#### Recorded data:
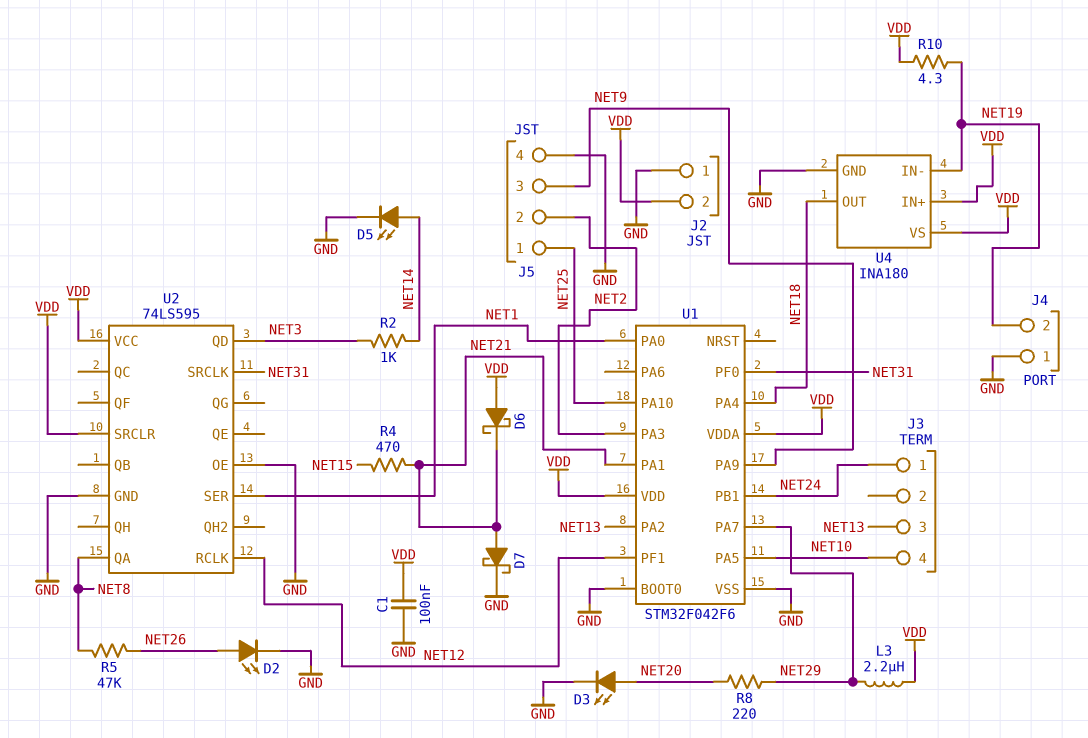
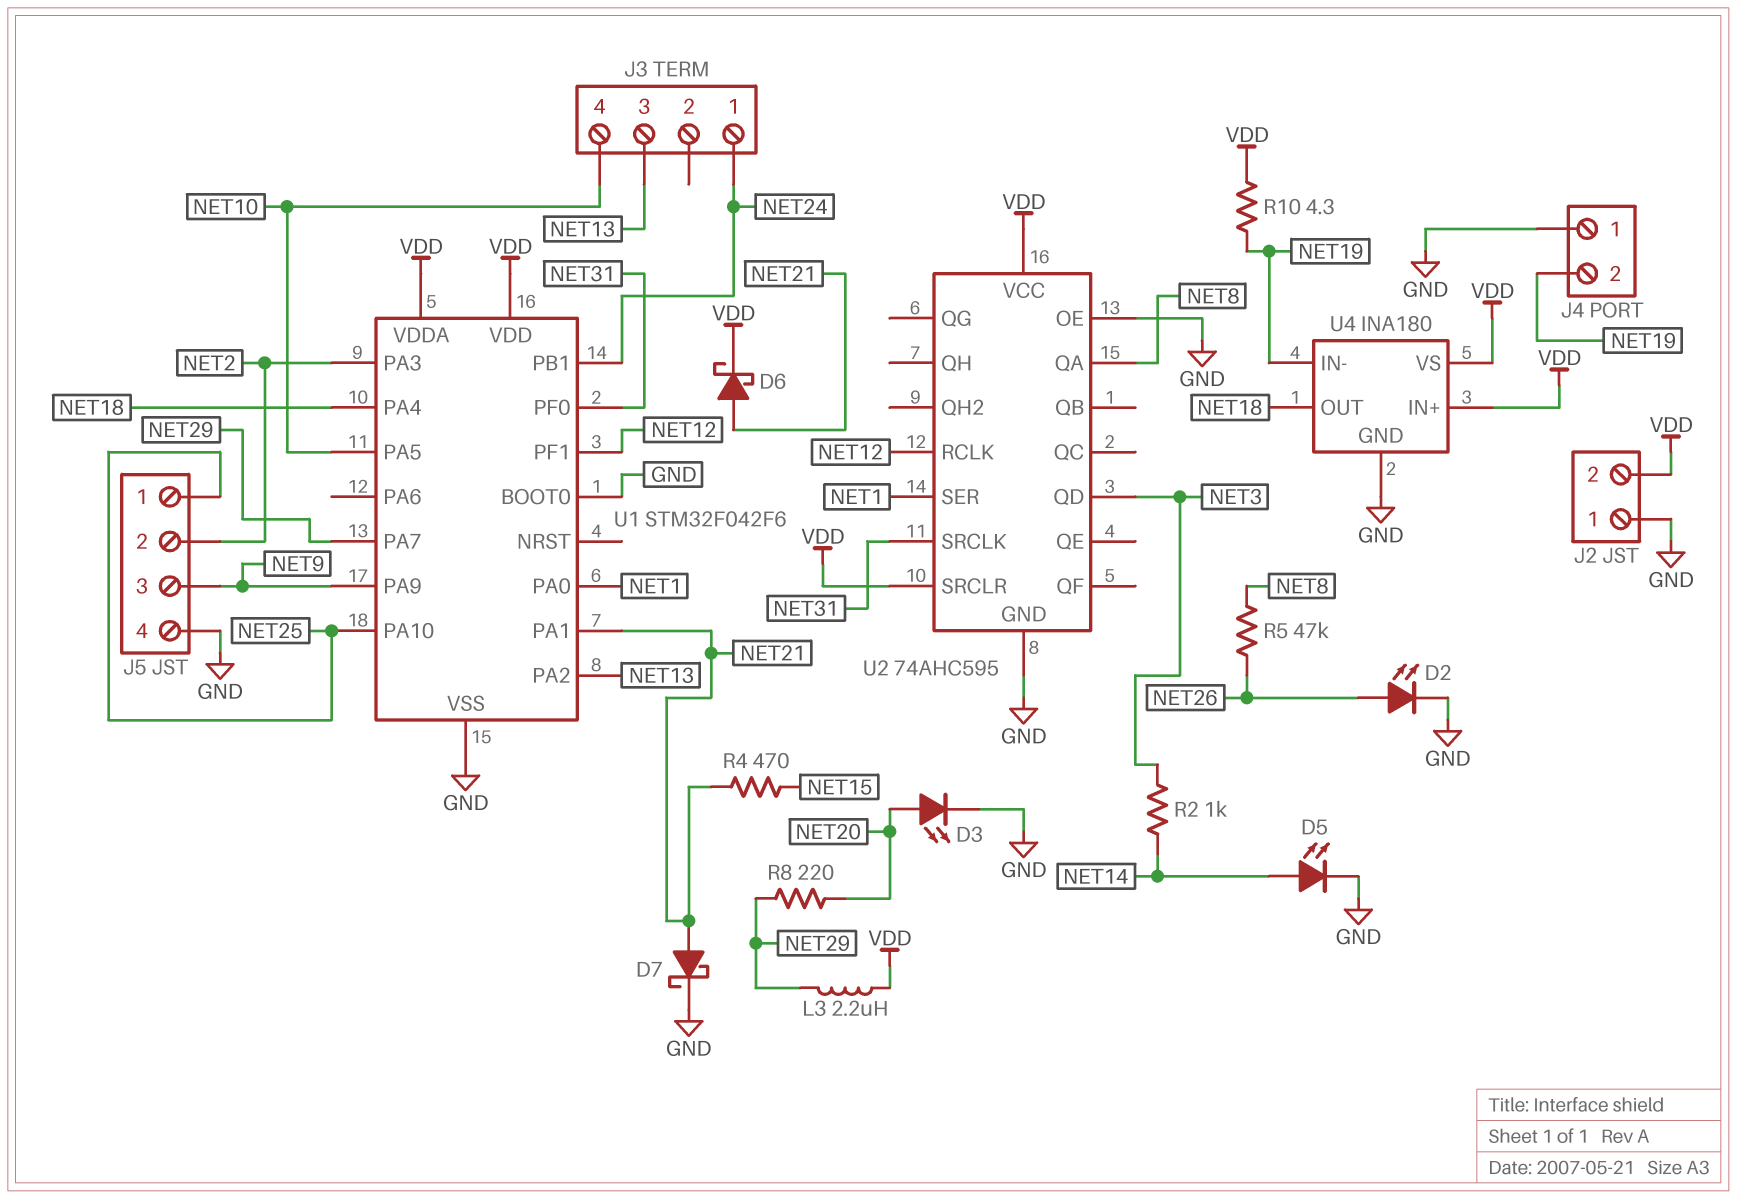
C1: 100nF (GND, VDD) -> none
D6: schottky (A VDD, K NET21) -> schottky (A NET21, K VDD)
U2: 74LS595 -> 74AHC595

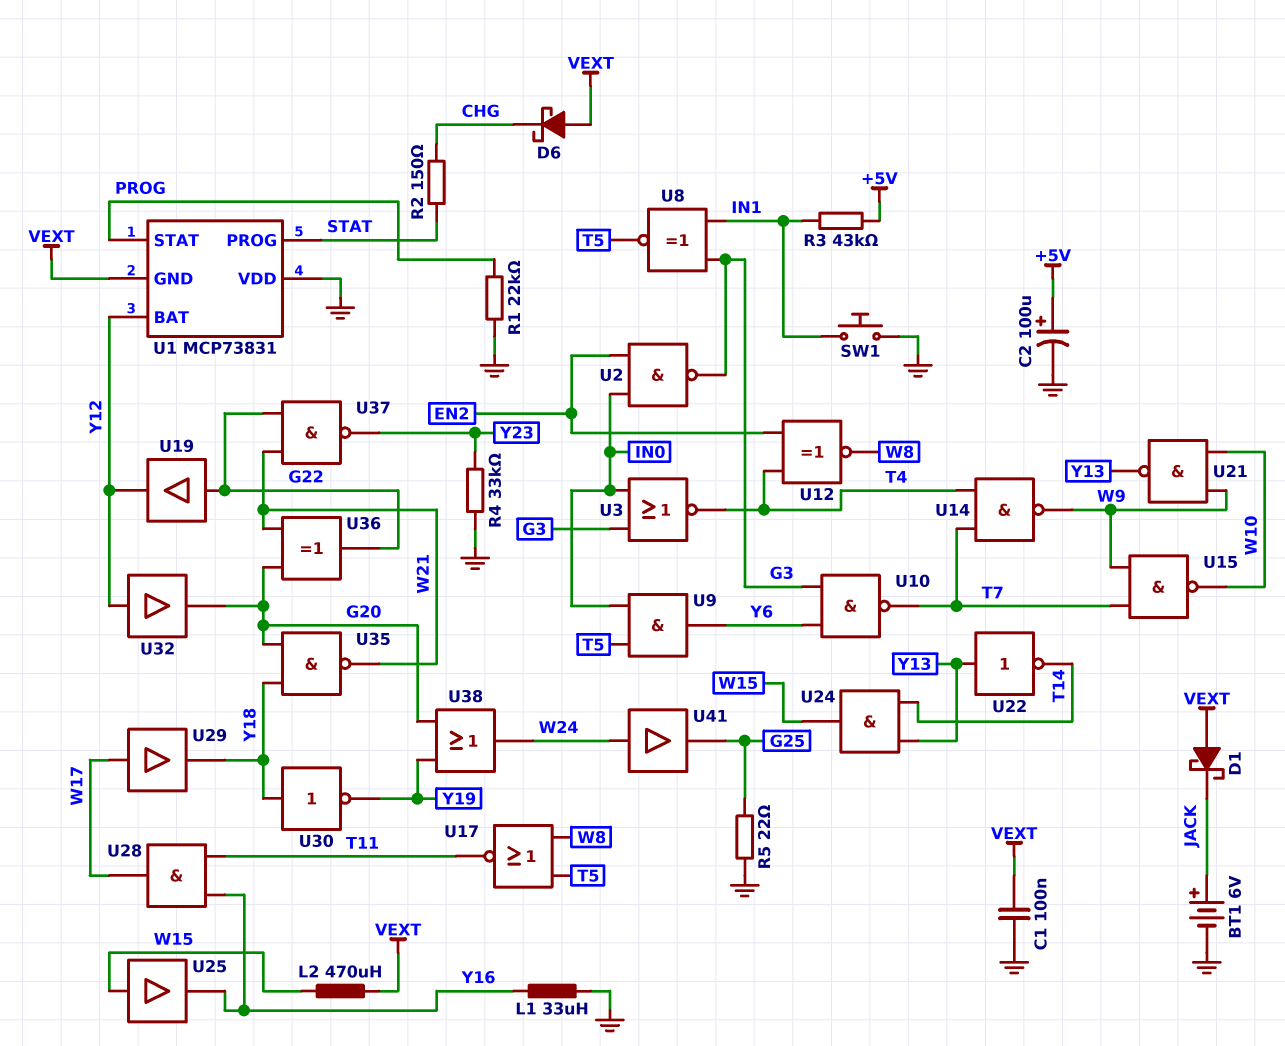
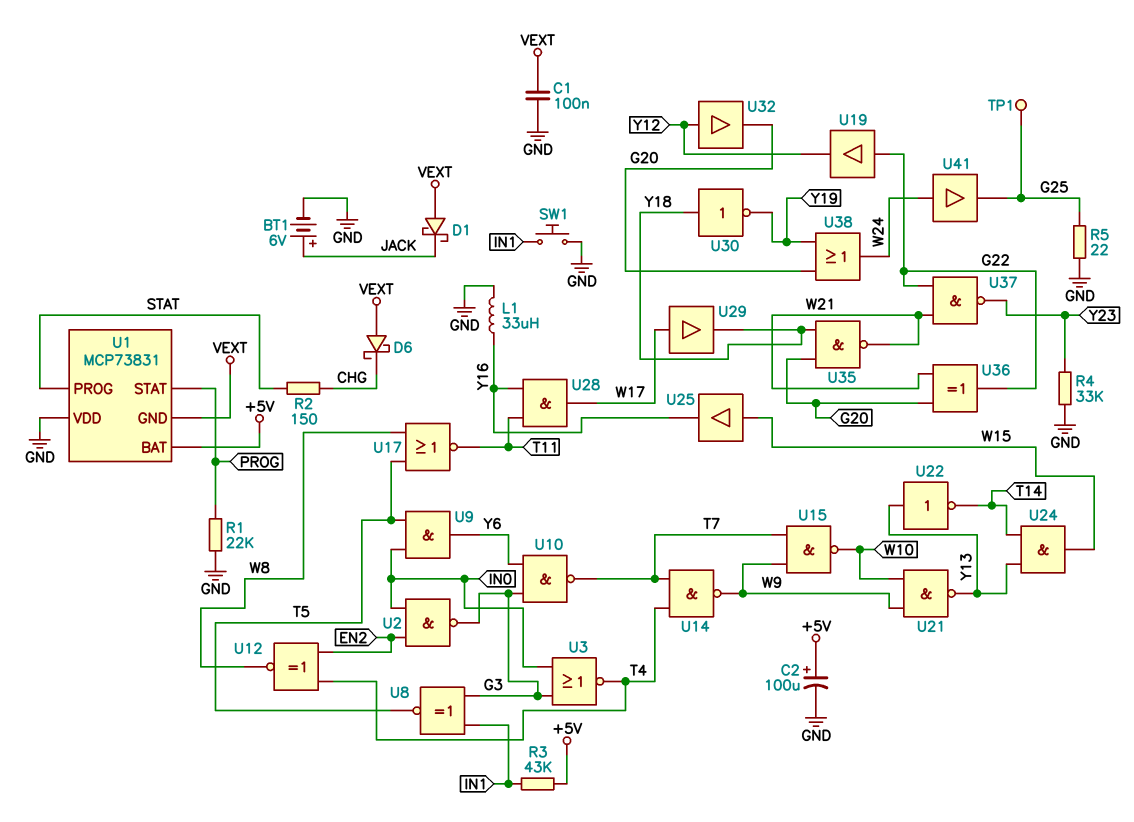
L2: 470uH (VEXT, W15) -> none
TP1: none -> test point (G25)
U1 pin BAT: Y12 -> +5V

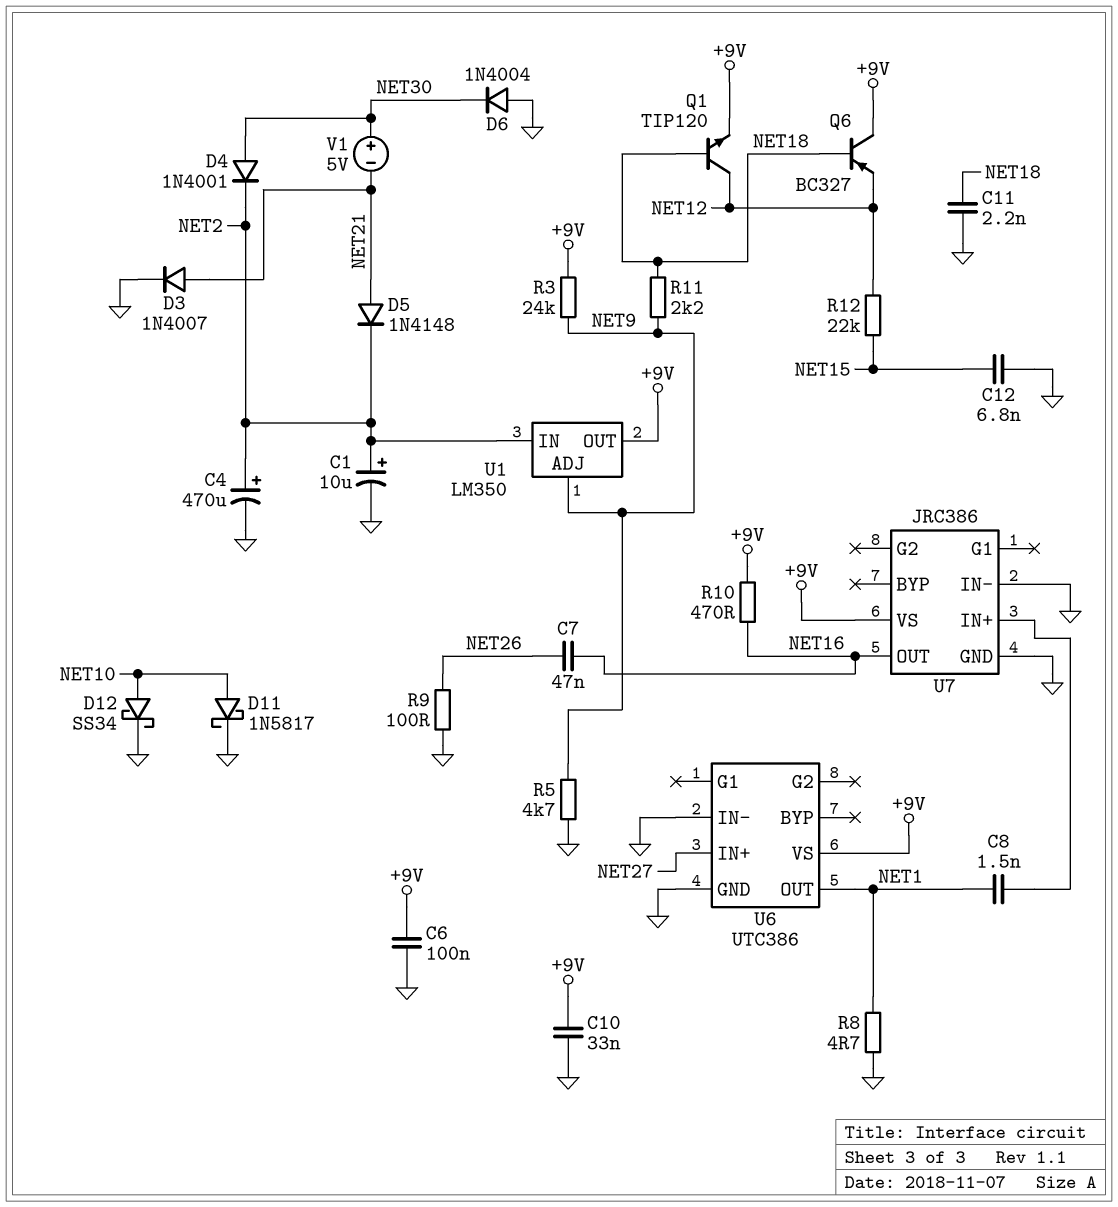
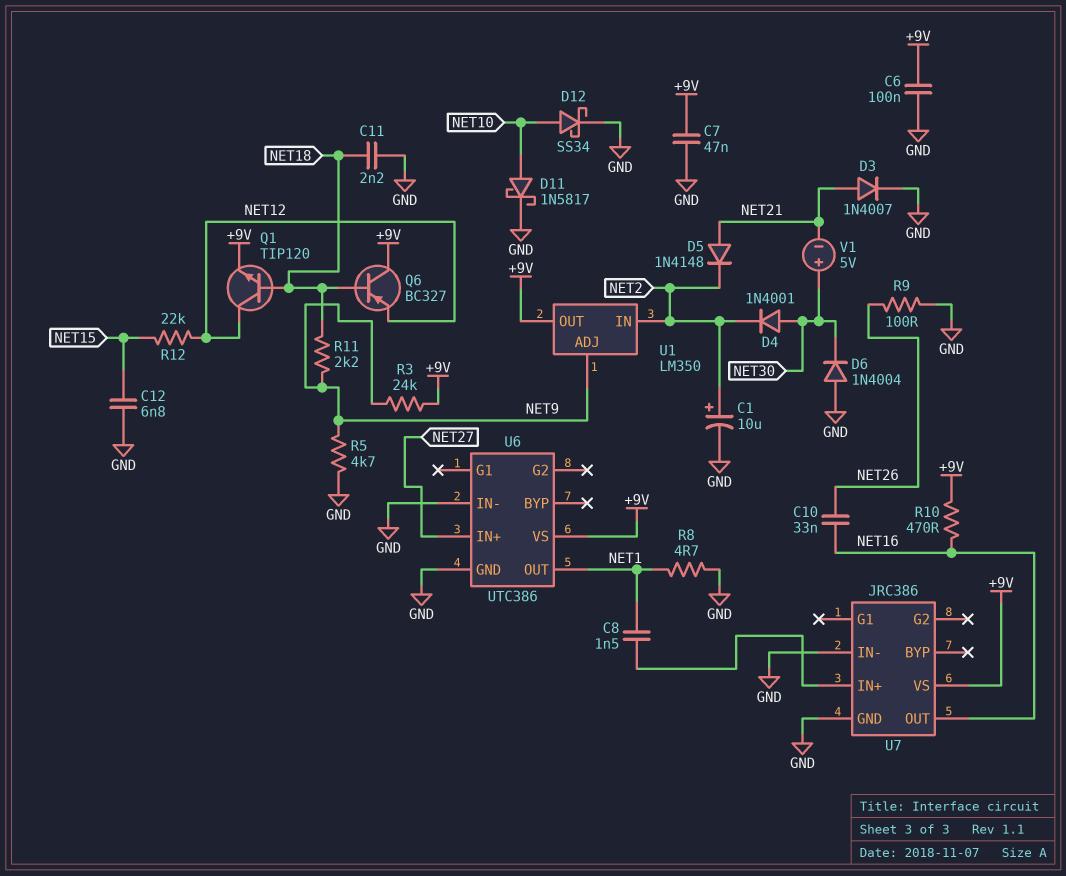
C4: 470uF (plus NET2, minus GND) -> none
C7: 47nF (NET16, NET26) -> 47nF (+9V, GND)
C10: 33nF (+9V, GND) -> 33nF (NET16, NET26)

#### PROBLEM REQUIREMENTS:
Each line above that carries the string "none" has to be returned.

#### TASK OUTPUT:
C1: 100nF (GND, VDD) -> none
L2: 470uH (VEXT, W15) -> none
TP1: none -> test point (G25)
C4: 470uF (plus NET2, minus GND) -> none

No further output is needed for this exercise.